BEGIN TASK INPUTS

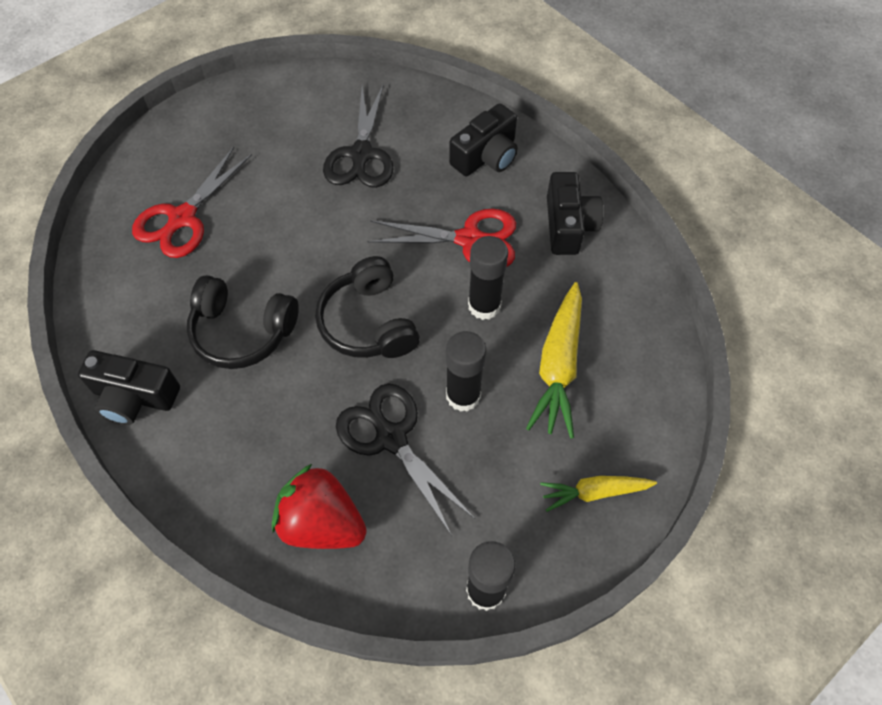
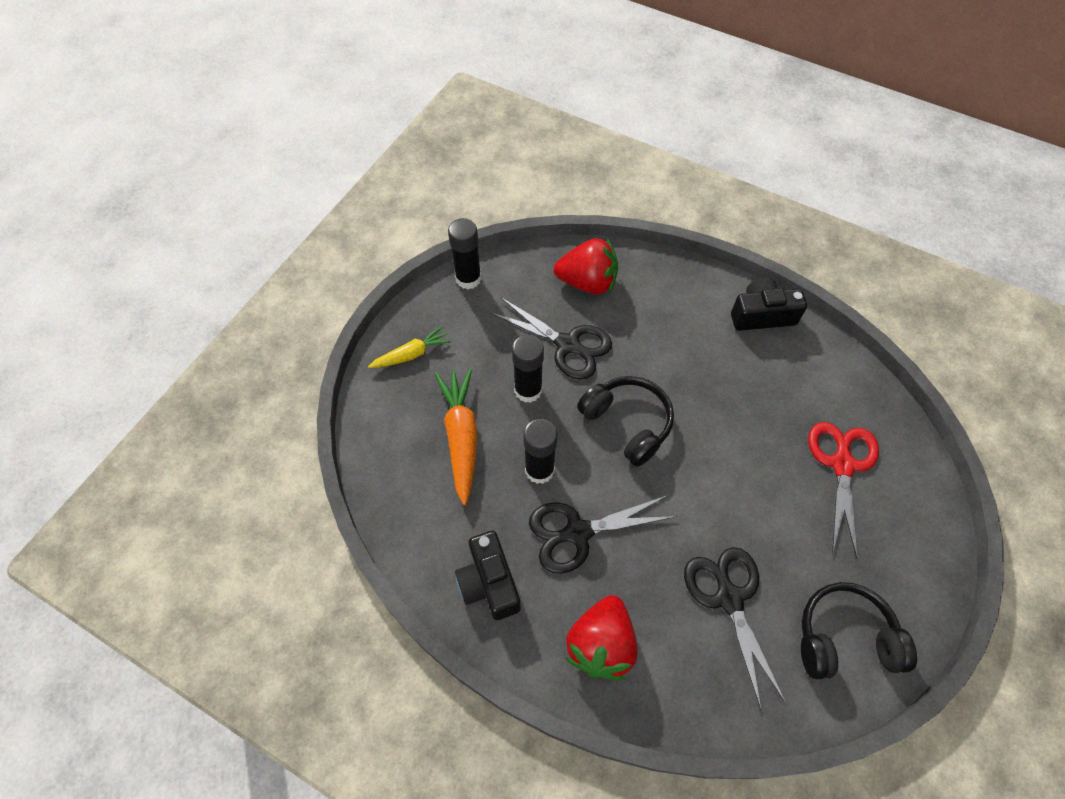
camera: 160 degrees right, 0 degrees up
(242, 331) = (720, 384): black headphones -> black headphones (844, 638)
(470, 239) = (577, 532): red scissors -> black scissors
(486, 156) = (601, 644): black camera -> red strawberry
(558, 366) = (461, 437): yellow carrot -> orange carrot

END TASK INPUTS

→ **YOUR GOAL**: Begin at the first line of the entries above and return each line exactly, stopping after the line that contains "(486, 156) = (601, 644): black". Pictures do not belong in the copy.

→ **RESPONSE AREA**:
camera: 160 degrees right, 0 degrees up
(242, 331) = (720, 384): black headphones -> black headphones (844, 638)
(470, 239) = (577, 532): red scissors -> black scissors
(486, 156) = (601, 644): black camera -> red strawberry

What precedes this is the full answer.